Multi-step shape changes
###

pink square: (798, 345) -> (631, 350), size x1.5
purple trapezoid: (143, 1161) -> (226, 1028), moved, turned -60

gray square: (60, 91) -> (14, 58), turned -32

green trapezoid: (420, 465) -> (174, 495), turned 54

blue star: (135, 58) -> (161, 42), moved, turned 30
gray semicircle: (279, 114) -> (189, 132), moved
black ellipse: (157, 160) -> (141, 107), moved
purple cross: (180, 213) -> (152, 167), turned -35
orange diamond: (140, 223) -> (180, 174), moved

###

▸ **TASK TO COMPLETE**: From the line that contains "black ellipse: (157, 160)" through the end of the records above, print every line exactly and nothing else.

▸ **ANSWER TO THE EXERCISE**:
black ellipse: (157, 160) -> (141, 107), moved
purple cross: (180, 213) -> (152, 167), turned -35
orange diamond: (140, 223) -> (180, 174), moved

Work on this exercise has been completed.